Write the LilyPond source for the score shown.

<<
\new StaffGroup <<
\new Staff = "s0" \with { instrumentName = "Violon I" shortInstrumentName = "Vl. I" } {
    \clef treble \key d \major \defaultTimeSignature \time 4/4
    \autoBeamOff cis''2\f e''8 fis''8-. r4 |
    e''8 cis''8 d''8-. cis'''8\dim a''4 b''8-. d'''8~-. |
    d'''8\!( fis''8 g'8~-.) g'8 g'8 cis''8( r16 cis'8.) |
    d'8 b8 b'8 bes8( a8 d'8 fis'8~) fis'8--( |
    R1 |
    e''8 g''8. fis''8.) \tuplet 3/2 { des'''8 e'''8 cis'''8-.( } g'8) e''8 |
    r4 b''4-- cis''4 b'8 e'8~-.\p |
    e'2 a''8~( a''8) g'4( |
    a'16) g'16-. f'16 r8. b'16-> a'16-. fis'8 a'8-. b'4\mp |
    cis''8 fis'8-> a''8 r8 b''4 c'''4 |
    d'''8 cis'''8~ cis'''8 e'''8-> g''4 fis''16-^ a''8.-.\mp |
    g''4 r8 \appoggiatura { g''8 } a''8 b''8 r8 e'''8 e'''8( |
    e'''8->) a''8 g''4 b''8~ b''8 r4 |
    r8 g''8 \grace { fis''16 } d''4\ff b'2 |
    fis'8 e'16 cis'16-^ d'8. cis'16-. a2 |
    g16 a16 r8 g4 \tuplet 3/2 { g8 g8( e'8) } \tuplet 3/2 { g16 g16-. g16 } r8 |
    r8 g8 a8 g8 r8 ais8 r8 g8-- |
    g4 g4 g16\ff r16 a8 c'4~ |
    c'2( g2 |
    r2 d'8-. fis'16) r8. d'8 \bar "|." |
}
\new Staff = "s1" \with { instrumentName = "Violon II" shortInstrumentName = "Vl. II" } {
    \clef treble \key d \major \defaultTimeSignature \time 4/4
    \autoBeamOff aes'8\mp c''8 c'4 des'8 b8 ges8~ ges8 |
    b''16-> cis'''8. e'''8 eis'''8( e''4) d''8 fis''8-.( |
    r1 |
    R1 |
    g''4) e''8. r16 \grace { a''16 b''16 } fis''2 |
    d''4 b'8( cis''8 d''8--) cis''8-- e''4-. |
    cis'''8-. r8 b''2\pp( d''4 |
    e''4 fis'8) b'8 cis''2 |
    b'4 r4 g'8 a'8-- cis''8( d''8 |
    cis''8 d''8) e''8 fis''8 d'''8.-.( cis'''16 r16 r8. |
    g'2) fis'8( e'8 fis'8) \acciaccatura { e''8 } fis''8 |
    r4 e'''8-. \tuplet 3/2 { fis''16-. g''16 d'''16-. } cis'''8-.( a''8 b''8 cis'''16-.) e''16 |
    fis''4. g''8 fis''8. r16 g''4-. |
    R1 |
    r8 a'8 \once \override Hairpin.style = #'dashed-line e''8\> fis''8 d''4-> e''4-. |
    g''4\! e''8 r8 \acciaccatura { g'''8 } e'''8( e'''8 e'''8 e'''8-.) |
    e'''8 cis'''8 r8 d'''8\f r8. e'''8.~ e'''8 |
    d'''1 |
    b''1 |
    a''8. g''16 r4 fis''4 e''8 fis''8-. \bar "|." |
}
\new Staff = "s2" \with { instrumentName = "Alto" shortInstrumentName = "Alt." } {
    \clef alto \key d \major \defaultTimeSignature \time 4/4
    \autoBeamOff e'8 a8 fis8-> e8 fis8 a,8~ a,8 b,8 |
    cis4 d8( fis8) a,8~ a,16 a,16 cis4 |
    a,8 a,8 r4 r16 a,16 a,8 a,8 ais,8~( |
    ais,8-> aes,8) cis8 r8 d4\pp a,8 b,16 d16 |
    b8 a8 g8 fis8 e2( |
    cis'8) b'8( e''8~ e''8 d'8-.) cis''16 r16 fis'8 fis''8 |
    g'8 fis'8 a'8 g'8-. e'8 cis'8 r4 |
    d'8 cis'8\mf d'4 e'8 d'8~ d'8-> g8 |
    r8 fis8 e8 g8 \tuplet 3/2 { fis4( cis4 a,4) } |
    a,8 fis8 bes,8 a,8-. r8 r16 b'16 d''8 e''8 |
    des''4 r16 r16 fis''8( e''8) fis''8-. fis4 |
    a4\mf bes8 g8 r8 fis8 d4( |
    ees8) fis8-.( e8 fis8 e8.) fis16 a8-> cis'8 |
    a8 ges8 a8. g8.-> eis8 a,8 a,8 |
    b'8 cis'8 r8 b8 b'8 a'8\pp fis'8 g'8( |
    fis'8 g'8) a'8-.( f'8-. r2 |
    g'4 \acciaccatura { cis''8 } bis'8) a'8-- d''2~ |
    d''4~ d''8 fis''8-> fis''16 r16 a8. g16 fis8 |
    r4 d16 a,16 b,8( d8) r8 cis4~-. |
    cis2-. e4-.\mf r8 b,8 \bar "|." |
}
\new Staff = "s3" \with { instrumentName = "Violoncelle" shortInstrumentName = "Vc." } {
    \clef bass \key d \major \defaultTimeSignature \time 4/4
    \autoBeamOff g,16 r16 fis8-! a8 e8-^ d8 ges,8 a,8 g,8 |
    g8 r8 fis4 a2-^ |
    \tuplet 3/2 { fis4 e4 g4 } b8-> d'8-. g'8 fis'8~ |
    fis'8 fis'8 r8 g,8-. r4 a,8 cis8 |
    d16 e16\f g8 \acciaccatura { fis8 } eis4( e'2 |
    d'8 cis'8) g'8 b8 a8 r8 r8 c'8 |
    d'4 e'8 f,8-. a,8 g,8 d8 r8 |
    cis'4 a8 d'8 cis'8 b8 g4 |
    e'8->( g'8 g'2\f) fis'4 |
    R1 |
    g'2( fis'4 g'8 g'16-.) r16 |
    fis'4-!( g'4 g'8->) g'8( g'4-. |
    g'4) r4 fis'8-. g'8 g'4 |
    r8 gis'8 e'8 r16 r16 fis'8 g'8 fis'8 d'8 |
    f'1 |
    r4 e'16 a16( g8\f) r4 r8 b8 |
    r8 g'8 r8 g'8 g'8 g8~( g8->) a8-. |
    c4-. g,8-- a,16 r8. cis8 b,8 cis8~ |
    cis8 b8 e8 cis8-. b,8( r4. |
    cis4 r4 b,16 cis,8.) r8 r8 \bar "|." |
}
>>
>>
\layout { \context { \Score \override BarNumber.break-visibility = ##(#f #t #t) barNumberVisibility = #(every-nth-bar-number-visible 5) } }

——————————

**STATED EXERCISE**: Locate every line of the material above that contains the string "autoBeamOff" and copy each one. The match is case-sensitive.

**TASK OUTPUT**:
    \autoBeamOff cis''2\f e''8 fis''8-. r4 |
    \autoBeamOff aes'8\mp c''8 c'4 des'8 b8 ges8~ ges8 |
    \autoBeamOff e'8 a8 fis8-> e8 fis8 a,8~ a,8 b,8 |
    \autoBeamOff g,16 r16 fis8-! a8 e8-^ d8 ges,8 a,8 g,8 |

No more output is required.